** DATA FOR PROCESSING **
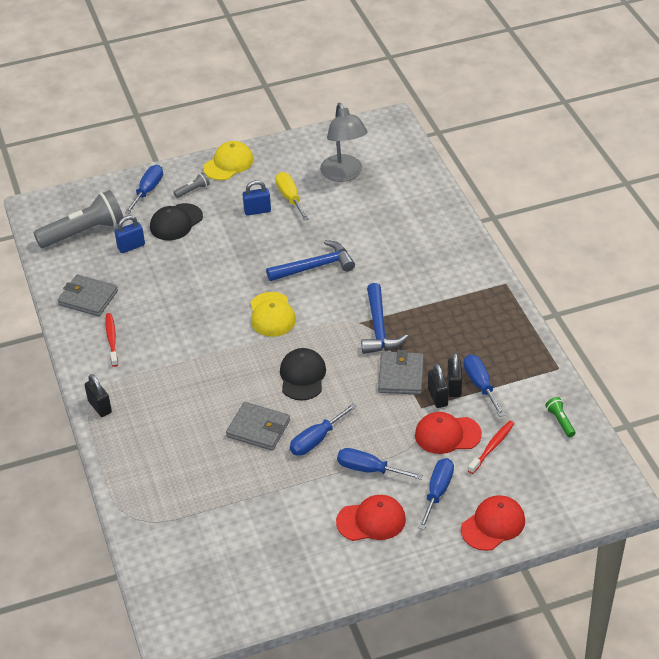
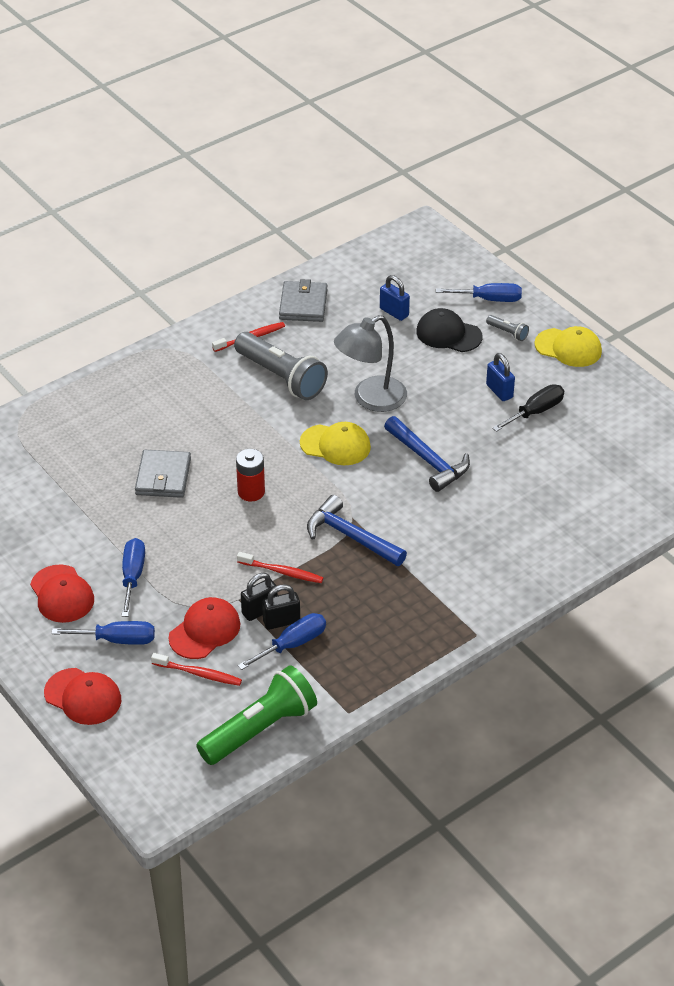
camera: 70 degrees right, 0 degrees up
grey flashlight [33,190,123,248] -> grey flashlight moved to [234,332,328,400]
black padlock [85,374,112,417] -> none
yellow cap [250,292,296,337] -> yellow cap turned 135 degrees counterclockwise [300,422,371,465]
yellow screwdriver [275,172,309,221] -> black screwdriver [492,384,564,432]
black cap [280,348,326,400] -> red battery [236,449,265,501]
blue screwdriver [290,403,357,456] -> none
grey lamp [320,103,368,182] -> grey lamp moved to [334,315,407,412]
blue hammer [361,283,408,354] -> blue hammer turned 60 degrees clockwise [307,495,407,566]
grey wallet [378,350,424,395] -> red toothbrush [237,552,323,583]
red cap [415,412,482,454] -> red cap turned 60 degrees clockwise [169,597,241,659]
green flashlight [545,397,575,437] -> green flashlight [196,665,317,765], size x2.33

** ABOUT THIS EXERCISE **
Without including any pictures, reproduce the listing exactly.

** TASK SOLUTION **
camera: 70 degrees right, 0 degrees up
grey flashlight [33,190,123,248] -> grey flashlight moved to [234,332,328,400]
black padlock [85,374,112,417] -> none
yellow cap [250,292,296,337] -> yellow cap turned 135 degrees counterclockwise [300,422,371,465]
yellow screwdriver [275,172,309,221] -> black screwdriver [492,384,564,432]
black cap [280,348,326,400] -> red battery [236,449,265,501]
blue screwdriver [290,403,357,456] -> none
grey lamp [320,103,368,182] -> grey lamp moved to [334,315,407,412]
blue hammer [361,283,408,354] -> blue hammer turned 60 degrees clockwise [307,495,407,566]
grey wallet [378,350,424,395] -> red toothbrush [237,552,323,583]
red cap [415,412,482,454] -> red cap turned 60 degrees clockwise [169,597,241,659]
green flashlight [545,397,575,437] -> green flashlight [196,665,317,765], size x2.33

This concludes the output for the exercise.